(EXERCISE AIM):
Repeat the following data exactly, omitting pictures.

Object tracking data
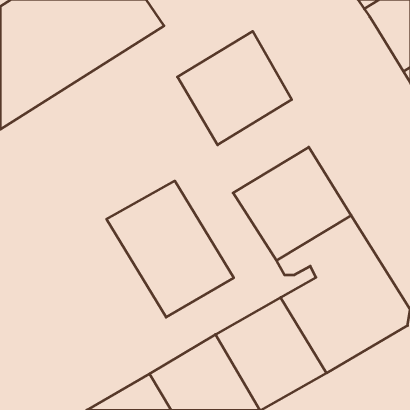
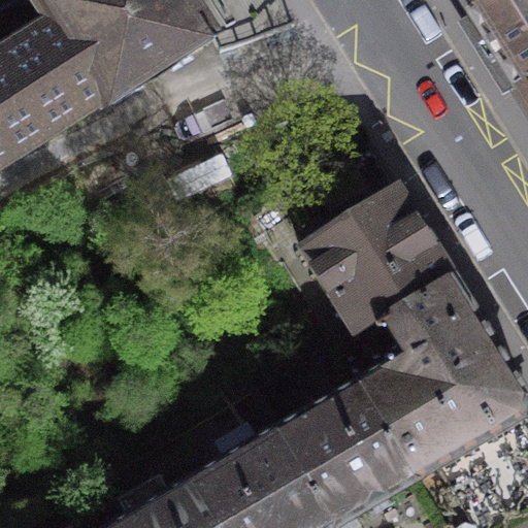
building: [177,31,292,145] -> none
building: [107,181,234,317] -> none

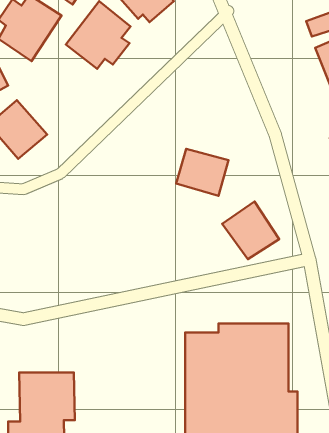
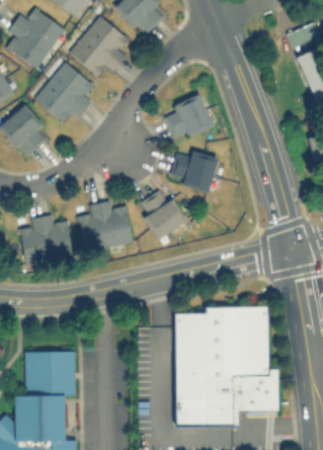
building: none -> [32,60,93,121]
building: none -> [166,94,212,140]
building: [222,201,279,259] -> [135,186,186,239]
building: none -> [79,200,133,252]
building: none -> [20,215,73,268]

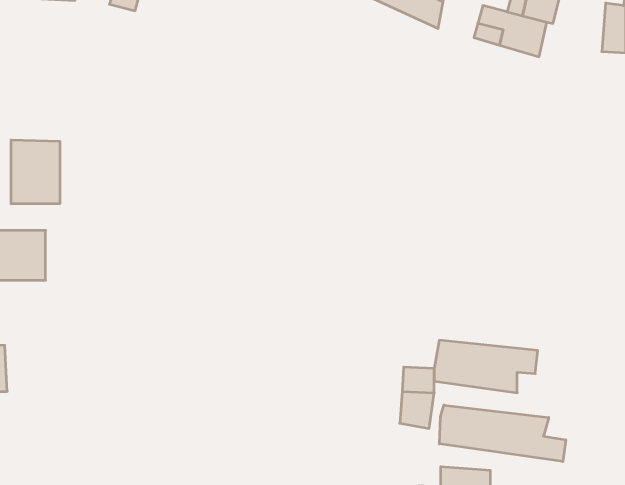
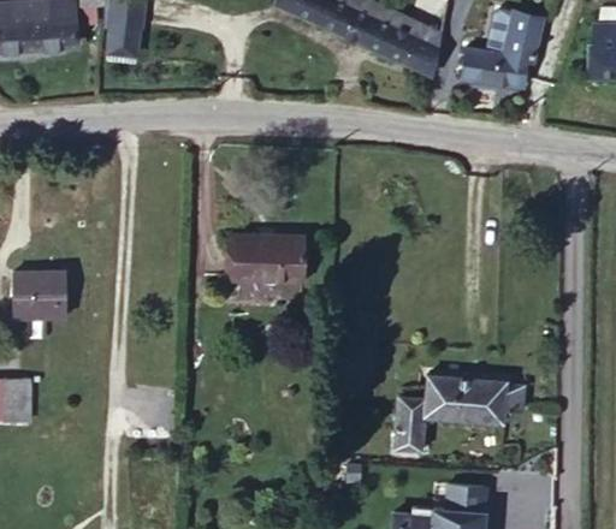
building: [11,140,60,204] -> none
building: none -> [232,242,300,289]
building: [439,405,566,462] -> none

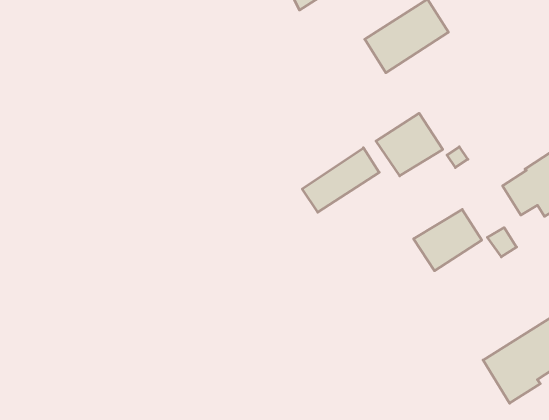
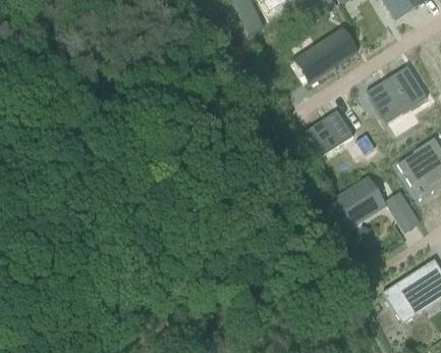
building: none -> [366,65,427,123]
building: [302,148,379,212] -> none

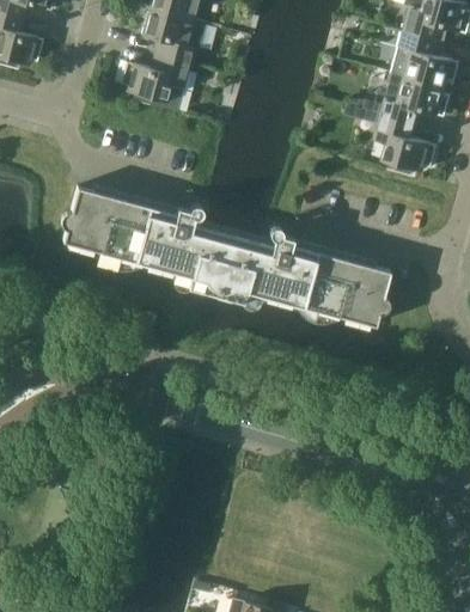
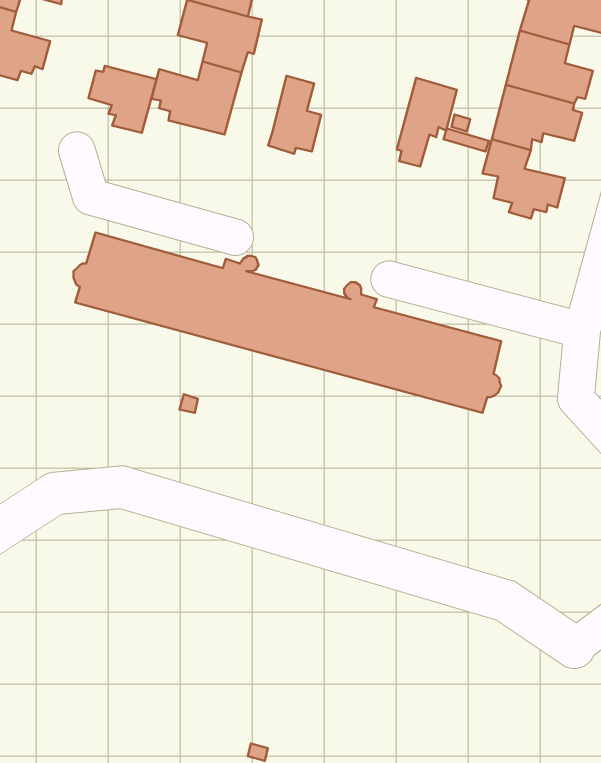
building: none -> [88,66,156,133]
building: none -> [268,76,321,154]
building: none -> [397,78,457,167]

(EXERCISE ANSWER):
building: [177,31,292,145] -> none
building: [107,181,234,317] -> none

building: none -> [32,60,93,121]
building: none -> [166,94,212,140]
building: [222,201,279,259] -> [135,186,186,239]
building: none -> [79,200,133,252]
building: none -> [20,215,73,268]

building: [11,140,60,204] -> none
building: none -> [232,242,300,289]
building: [439,405,566,462] -> none

building: none -> [366,65,427,123]
building: [302,148,379,212] -> none

building: none -> [88,66,156,133]
building: none -> [268,76,321,154]
building: none -> [397,78,457,167]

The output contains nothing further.